(Items listed in a dataset)
+--
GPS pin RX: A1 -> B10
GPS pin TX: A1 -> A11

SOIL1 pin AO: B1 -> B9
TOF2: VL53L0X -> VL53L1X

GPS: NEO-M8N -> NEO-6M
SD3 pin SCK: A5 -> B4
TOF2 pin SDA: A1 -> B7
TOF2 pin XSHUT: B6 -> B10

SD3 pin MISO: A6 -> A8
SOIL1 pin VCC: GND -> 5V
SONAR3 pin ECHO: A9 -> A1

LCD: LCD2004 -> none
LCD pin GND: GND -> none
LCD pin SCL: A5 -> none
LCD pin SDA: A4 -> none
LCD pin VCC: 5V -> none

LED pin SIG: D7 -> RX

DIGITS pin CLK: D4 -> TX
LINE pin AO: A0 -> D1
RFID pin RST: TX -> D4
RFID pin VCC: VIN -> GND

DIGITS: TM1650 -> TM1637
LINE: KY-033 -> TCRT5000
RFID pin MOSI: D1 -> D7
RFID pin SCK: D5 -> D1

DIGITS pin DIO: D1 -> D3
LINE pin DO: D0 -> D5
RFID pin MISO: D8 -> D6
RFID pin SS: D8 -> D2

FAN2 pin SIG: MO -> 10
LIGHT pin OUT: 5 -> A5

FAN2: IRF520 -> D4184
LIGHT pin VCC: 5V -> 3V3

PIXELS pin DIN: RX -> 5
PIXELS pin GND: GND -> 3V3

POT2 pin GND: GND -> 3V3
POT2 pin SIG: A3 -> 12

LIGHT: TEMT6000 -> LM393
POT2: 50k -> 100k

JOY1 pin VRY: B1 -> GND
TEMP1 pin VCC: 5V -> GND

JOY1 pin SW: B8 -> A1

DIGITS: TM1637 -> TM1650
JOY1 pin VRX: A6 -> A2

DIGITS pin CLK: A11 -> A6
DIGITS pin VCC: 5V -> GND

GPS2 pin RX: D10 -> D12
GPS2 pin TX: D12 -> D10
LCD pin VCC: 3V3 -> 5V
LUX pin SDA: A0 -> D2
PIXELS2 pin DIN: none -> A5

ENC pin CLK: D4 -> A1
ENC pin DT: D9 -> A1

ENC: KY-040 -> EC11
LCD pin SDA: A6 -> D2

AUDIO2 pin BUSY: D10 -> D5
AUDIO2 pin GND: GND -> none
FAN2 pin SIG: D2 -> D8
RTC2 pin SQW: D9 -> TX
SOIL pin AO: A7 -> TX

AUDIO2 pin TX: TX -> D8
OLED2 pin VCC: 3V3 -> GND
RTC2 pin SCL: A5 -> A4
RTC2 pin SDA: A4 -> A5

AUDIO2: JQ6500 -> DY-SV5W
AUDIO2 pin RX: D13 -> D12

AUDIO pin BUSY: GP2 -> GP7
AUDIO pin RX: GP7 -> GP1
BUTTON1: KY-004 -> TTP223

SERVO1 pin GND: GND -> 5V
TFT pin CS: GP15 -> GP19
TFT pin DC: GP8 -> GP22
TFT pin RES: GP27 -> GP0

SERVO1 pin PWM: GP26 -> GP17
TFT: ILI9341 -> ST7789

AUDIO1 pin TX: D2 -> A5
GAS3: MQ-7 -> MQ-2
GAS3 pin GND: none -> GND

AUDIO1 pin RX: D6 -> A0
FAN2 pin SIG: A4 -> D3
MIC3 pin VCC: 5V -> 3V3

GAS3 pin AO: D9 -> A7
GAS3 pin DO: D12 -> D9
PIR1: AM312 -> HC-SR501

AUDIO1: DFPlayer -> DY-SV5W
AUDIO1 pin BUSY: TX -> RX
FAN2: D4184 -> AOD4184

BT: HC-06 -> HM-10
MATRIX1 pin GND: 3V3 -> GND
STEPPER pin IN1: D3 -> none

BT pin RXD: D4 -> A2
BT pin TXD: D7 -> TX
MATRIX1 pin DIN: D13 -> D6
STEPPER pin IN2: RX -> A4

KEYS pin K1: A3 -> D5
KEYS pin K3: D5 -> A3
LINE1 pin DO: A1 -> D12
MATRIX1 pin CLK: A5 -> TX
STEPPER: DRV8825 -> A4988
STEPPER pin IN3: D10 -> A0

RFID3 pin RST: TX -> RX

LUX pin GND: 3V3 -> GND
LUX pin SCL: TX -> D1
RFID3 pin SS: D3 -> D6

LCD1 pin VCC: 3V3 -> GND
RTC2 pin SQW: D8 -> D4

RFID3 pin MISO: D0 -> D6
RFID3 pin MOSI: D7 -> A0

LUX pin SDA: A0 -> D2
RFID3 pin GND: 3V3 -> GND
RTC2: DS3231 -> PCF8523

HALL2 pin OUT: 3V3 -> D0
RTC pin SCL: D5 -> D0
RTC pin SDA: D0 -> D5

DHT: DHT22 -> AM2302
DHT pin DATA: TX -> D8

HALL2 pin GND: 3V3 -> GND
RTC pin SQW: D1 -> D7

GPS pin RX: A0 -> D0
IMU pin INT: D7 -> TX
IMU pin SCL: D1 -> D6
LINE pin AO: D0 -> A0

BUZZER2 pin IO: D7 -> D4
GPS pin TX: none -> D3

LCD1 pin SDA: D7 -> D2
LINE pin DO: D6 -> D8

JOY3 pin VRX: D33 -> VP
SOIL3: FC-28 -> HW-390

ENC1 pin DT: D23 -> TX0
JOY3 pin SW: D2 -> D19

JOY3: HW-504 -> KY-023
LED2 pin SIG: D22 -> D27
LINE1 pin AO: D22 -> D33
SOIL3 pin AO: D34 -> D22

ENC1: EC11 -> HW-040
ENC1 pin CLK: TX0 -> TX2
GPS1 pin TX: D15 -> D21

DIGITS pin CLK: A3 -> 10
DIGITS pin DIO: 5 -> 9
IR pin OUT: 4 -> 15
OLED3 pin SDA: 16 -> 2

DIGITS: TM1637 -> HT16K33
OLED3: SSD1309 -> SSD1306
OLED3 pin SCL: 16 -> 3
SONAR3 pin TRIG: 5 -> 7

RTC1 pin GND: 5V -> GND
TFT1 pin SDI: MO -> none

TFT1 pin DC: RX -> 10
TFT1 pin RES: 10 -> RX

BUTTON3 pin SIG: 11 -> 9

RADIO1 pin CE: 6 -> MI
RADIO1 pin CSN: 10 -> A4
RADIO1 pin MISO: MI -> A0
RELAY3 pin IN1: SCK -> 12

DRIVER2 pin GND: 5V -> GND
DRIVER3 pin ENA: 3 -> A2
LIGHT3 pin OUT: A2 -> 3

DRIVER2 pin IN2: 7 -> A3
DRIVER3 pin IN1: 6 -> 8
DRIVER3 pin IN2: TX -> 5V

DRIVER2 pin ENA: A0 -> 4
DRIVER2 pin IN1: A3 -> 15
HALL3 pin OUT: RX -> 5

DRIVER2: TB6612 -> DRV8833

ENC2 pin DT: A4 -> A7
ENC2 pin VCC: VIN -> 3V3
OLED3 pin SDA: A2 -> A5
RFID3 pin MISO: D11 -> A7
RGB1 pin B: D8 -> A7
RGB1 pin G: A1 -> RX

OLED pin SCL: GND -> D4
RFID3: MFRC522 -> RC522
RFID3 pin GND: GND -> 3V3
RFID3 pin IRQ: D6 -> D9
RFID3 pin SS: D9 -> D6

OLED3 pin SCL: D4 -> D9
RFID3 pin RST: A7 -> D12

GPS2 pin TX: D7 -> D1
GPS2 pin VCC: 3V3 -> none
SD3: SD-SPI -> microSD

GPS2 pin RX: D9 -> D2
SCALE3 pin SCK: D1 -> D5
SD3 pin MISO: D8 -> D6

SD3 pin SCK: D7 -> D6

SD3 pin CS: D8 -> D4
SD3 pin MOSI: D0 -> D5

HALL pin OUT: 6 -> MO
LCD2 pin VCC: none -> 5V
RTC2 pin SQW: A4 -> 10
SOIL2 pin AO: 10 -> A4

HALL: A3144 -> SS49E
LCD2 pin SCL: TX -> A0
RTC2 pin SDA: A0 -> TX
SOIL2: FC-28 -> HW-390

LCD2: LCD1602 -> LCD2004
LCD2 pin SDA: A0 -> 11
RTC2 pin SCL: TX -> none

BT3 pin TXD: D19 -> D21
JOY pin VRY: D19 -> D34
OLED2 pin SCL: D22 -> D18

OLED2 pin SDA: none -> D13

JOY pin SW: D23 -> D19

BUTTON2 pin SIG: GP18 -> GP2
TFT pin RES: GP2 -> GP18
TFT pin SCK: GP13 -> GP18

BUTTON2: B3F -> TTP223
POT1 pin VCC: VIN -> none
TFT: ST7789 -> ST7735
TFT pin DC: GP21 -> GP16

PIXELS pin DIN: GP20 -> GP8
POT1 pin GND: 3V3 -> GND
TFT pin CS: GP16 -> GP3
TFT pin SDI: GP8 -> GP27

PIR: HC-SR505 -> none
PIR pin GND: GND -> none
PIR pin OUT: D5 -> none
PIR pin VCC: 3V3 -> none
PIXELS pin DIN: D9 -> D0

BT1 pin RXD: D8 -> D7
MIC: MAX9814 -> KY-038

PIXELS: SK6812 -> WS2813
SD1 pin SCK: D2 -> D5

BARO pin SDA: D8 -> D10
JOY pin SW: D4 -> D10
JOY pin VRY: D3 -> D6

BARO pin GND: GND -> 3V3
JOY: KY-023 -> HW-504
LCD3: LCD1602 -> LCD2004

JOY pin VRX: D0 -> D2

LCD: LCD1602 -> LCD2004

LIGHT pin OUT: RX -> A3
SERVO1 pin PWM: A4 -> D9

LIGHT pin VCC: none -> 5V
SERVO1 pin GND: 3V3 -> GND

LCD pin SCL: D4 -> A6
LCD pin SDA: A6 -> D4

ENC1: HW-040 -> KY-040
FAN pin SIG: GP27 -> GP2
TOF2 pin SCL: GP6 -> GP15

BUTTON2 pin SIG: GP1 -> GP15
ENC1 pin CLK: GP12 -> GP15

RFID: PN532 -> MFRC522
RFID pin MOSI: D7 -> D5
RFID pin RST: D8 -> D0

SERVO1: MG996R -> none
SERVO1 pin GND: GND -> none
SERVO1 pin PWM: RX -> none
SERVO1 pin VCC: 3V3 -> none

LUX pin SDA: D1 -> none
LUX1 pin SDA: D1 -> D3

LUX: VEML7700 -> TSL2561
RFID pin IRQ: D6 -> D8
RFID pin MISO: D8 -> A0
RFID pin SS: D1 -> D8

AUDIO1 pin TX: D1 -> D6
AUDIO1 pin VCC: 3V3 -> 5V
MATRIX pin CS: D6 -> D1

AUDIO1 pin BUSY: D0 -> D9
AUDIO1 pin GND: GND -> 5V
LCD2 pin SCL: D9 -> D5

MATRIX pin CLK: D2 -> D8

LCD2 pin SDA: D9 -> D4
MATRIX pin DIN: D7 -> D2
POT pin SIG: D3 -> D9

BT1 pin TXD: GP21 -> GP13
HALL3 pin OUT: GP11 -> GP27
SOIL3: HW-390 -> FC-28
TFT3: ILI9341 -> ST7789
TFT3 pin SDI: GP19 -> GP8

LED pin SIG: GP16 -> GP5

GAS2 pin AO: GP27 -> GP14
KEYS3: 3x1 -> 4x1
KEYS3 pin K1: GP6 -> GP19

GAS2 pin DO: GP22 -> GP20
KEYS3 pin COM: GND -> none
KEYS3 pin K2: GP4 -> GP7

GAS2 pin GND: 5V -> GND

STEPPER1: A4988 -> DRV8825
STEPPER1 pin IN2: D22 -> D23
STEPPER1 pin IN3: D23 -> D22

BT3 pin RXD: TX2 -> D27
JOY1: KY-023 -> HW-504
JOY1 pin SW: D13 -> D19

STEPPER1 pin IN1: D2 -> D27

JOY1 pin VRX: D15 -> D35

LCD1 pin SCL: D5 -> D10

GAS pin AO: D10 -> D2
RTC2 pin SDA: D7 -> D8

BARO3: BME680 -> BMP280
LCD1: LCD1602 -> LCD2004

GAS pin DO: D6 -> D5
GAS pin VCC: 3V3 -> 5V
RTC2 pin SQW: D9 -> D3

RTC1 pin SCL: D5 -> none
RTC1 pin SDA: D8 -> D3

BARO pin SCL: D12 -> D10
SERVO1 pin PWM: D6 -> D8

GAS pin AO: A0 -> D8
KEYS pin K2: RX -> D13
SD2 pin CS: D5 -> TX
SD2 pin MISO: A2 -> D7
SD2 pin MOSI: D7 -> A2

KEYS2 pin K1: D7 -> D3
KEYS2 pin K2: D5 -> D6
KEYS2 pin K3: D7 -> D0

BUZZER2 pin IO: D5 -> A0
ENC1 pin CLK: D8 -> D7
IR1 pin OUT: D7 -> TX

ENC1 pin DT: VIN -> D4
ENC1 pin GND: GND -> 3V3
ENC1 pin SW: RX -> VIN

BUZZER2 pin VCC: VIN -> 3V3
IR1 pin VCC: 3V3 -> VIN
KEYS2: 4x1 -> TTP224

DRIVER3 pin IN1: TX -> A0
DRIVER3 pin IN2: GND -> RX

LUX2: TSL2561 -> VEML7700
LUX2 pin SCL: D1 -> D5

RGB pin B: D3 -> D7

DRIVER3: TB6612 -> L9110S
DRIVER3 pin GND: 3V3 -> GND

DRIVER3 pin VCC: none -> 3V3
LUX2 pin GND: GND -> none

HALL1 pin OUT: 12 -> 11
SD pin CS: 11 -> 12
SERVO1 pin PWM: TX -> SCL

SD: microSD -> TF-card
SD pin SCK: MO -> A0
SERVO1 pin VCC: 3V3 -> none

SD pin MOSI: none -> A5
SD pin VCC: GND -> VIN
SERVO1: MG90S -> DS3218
+--
• **WORK REQUIRED**:
Give again exactly, and only, the lines above starting at the one with "JOY3 pin SW: D2 -> D19" and ending at the one with "RGB1 pin B: D8 -> A7".

• **FINISHED EXERCISE**:
JOY3 pin SW: D2 -> D19

JOY3: HW-504 -> KY-023
LED2 pin SIG: D22 -> D27
LINE1 pin AO: D22 -> D33
SOIL3 pin AO: D34 -> D22

ENC1: EC11 -> HW-040
ENC1 pin CLK: TX0 -> TX2
GPS1 pin TX: D15 -> D21

DIGITS pin CLK: A3 -> 10
DIGITS pin DIO: 5 -> 9
IR pin OUT: 4 -> 15
OLED3 pin SDA: 16 -> 2

DIGITS: TM1637 -> HT16K33
OLED3: SSD1309 -> SSD1306
OLED3 pin SCL: 16 -> 3
SONAR3 pin TRIG: 5 -> 7

RTC1 pin GND: 5V -> GND
TFT1 pin SDI: MO -> none

TFT1 pin DC: RX -> 10
TFT1 pin RES: 10 -> RX

BUTTON3 pin SIG: 11 -> 9

RADIO1 pin CE: 6 -> MI
RADIO1 pin CSN: 10 -> A4
RADIO1 pin MISO: MI -> A0
RELAY3 pin IN1: SCK -> 12

DRIVER2 pin GND: 5V -> GND
DRIVER3 pin ENA: 3 -> A2
LIGHT3 pin OUT: A2 -> 3

DRIVER2 pin IN2: 7 -> A3
DRIVER3 pin IN1: 6 -> 8
DRIVER3 pin IN2: TX -> 5V

DRIVER2 pin ENA: A0 -> 4
DRIVER2 pin IN1: A3 -> 15
HALL3 pin OUT: RX -> 5

DRIVER2: TB6612 -> DRV8833

ENC2 pin DT: A4 -> A7
ENC2 pin VCC: VIN -> 3V3
OLED3 pin SDA: A2 -> A5
RFID3 pin MISO: D11 -> A7
RGB1 pin B: D8 -> A7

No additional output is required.